(Recorded data begins)

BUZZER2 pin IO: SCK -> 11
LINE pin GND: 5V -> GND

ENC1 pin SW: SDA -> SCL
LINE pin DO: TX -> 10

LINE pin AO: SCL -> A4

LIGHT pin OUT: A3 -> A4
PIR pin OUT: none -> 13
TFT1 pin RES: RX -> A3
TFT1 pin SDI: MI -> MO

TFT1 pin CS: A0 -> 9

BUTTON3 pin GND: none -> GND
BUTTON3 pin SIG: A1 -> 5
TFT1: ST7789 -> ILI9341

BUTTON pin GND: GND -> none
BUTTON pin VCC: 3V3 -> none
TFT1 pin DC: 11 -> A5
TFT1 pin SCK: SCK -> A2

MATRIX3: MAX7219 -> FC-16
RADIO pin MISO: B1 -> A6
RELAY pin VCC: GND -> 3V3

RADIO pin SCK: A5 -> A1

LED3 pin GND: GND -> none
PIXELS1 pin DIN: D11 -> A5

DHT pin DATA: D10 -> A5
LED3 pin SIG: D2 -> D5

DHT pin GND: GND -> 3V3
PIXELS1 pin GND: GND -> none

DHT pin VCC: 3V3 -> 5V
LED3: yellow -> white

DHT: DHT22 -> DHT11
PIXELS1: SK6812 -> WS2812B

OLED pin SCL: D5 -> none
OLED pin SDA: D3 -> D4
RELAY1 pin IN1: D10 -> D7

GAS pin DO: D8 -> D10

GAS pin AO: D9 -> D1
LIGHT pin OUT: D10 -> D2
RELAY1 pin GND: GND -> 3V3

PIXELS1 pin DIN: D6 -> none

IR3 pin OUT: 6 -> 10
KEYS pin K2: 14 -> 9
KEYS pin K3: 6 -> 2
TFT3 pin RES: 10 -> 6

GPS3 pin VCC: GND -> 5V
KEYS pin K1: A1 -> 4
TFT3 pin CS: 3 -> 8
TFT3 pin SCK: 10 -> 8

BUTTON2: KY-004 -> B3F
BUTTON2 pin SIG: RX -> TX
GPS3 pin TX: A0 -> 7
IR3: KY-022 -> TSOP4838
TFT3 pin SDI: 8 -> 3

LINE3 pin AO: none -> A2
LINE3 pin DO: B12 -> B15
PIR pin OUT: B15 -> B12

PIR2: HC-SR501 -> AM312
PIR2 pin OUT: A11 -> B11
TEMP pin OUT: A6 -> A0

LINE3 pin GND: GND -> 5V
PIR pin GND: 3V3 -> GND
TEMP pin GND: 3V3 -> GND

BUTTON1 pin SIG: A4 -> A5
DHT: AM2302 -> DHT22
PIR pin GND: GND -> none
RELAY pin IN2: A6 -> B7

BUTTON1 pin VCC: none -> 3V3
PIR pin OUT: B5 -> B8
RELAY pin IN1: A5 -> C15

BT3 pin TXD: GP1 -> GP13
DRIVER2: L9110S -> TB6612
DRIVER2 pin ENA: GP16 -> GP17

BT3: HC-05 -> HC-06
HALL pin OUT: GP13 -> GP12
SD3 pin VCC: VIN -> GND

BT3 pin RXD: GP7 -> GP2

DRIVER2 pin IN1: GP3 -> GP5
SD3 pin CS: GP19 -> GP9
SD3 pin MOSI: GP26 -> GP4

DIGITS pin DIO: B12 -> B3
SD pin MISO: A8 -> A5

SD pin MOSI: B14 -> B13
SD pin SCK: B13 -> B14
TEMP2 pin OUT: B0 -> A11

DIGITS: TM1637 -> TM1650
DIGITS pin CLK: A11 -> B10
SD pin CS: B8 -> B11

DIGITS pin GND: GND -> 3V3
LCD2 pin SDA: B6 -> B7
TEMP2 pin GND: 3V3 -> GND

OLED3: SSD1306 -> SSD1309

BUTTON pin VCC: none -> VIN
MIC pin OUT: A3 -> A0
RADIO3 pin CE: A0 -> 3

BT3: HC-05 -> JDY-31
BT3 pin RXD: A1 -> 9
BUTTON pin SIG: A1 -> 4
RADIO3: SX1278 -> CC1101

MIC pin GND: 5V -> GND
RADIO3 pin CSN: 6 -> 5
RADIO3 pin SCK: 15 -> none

(Recorded data ends)

The task: For the lines above, output exactly those from the line containing "PIR pin GND: GND -> none" through the line containing "SD pin CS: B8 -> B11", and skip the others.

Result of the exercise:
PIR pin GND: GND -> none
RELAY pin IN2: A6 -> B7

BUTTON1 pin VCC: none -> 3V3
PIR pin OUT: B5 -> B8
RELAY pin IN1: A5 -> C15

BT3 pin TXD: GP1 -> GP13
DRIVER2: L9110S -> TB6612
DRIVER2 pin ENA: GP16 -> GP17

BT3: HC-05 -> HC-06
HALL pin OUT: GP13 -> GP12
SD3 pin VCC: VIN -> GND

BT3 pin RXD: GP7 -> GP2

DRIVER2 pin IN1: GP3 -> GP5
SD3 pin CS: GP19 -> GP9
SD3 pin MOSI: GP26 -> GP4

DIGITS pin DIO: B12 -> B3
SD pin MISO: A8 -> A5

SD pin MOSI: B14 -> B13
SD pin SCK: B13 -> B14
TEMP2 pin OUT: B0 -> A11

DIGITS: TM1637 -> TM1650
DIGITS pin CLK: A11 -> B10
SD pin CS: B8 -> B11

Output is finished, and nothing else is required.